** DATA SHOWN follows **

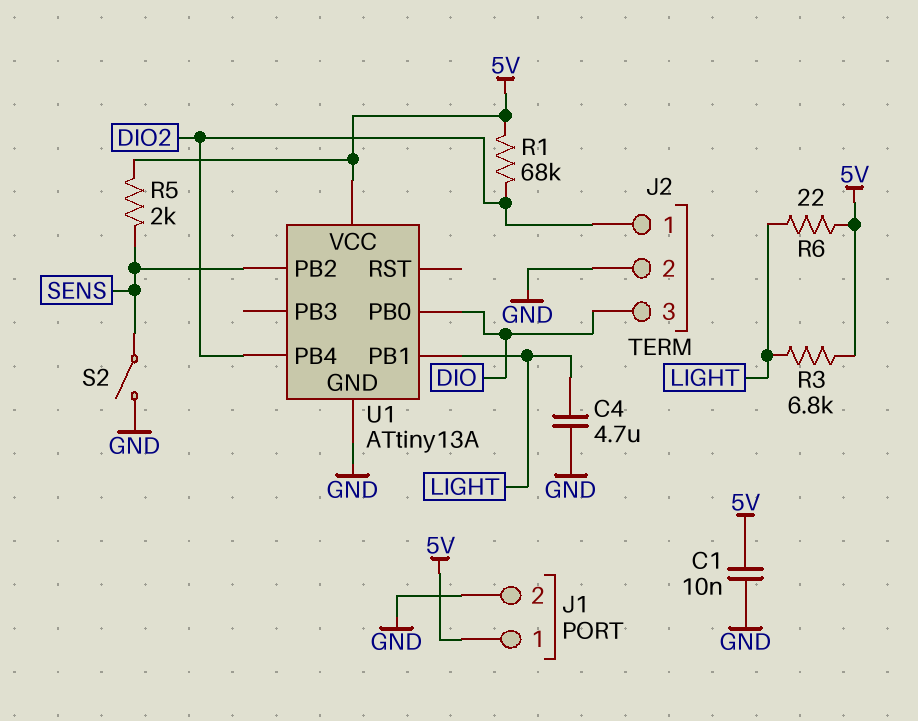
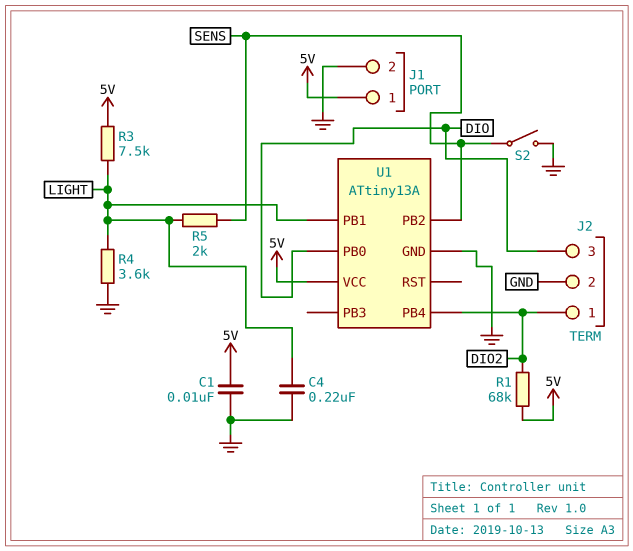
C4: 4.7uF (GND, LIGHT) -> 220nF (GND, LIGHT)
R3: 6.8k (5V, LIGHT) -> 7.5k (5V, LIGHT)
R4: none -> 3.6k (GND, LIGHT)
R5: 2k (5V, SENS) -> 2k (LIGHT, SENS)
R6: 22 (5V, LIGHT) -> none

** End of DATA SHOWN **

• **EXERCISE AIM**
Could you repeat each line above exactly as written? Omit the pictures.

• **ANSWER BELOW**
C4: 4.7uF (GND, LIGHT) -> 220nF (GND, LIGHT)
R3: 6.8k (5V, LIGHT) -> 7.5k (5V, LIGHT)
R4: none -> 3.6k (GND, LIGHT)
R5: 2k (5V, SENS) -> 2k (LIGHT, SENS)
R6: 22 (5V, LIGHT) -> none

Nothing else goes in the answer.